[Opening DATA FOR THIS TASK section]

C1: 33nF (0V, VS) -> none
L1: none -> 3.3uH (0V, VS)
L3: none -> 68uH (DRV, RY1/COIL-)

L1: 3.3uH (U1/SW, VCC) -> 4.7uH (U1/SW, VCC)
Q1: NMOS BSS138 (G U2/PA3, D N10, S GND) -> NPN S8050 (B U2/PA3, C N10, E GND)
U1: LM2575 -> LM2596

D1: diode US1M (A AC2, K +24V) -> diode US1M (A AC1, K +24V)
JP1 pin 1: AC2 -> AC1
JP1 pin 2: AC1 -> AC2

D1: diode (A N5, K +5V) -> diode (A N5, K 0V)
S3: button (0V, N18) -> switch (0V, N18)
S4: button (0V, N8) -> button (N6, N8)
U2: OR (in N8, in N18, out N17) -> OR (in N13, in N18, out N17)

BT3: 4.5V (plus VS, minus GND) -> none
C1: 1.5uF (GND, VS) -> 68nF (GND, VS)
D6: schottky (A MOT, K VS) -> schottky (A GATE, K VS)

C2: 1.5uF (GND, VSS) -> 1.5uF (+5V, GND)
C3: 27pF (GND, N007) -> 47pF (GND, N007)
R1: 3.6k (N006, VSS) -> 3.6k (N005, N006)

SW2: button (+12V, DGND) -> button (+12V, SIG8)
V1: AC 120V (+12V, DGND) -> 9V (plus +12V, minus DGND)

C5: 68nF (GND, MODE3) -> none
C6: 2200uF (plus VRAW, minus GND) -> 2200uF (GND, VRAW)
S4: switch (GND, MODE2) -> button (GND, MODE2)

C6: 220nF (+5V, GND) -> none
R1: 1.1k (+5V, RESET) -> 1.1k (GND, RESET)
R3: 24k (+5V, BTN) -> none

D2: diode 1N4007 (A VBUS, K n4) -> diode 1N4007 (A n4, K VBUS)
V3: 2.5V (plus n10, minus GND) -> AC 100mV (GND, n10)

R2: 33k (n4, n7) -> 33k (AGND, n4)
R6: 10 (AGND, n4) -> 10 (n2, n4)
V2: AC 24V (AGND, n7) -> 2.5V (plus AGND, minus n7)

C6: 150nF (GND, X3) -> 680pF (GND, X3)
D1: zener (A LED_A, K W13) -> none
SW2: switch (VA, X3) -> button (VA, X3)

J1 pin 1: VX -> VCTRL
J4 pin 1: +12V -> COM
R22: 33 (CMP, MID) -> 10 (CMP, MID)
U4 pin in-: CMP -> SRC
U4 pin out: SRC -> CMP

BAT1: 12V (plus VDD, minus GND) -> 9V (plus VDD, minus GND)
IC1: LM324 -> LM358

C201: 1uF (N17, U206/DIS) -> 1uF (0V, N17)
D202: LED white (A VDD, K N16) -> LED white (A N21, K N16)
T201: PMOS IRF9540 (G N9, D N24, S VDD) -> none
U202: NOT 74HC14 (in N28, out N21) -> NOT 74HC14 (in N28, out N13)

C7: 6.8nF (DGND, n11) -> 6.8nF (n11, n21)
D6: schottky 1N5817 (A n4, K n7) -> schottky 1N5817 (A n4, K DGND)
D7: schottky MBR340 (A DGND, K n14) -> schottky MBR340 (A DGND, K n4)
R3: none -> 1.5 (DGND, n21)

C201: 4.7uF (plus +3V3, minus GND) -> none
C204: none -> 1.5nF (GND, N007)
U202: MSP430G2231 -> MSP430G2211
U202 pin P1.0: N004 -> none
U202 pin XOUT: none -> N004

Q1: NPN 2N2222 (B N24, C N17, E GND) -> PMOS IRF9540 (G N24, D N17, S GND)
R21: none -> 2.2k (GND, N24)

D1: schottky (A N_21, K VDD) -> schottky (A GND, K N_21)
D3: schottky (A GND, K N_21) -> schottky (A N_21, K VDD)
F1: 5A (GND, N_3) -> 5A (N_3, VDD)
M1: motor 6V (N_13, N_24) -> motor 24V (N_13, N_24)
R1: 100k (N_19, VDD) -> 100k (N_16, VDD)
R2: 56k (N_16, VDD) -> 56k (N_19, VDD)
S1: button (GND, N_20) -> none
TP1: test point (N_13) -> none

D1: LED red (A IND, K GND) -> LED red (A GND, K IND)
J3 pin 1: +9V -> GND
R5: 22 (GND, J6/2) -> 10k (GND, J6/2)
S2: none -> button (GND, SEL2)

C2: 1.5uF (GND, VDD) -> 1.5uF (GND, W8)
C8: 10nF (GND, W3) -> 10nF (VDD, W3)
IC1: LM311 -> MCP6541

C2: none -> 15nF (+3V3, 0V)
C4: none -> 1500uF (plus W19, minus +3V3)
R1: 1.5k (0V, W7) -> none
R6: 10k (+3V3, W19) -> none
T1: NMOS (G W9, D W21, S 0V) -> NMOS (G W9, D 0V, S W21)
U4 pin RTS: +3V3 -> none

[Closing DATA FOR THIS TASK section]

HOW TO COMPLETE THIS TASK:
Which of the lines above hold the string "switch"? Copy each one.

YOUR RESPONSE:
S3: button (0V, N18) -> switch (0V, N18)
S4: switch (GND, MODE2) -> button (GND, MODE2)
SW2: switch (VA, X3) -> button (VA, X3)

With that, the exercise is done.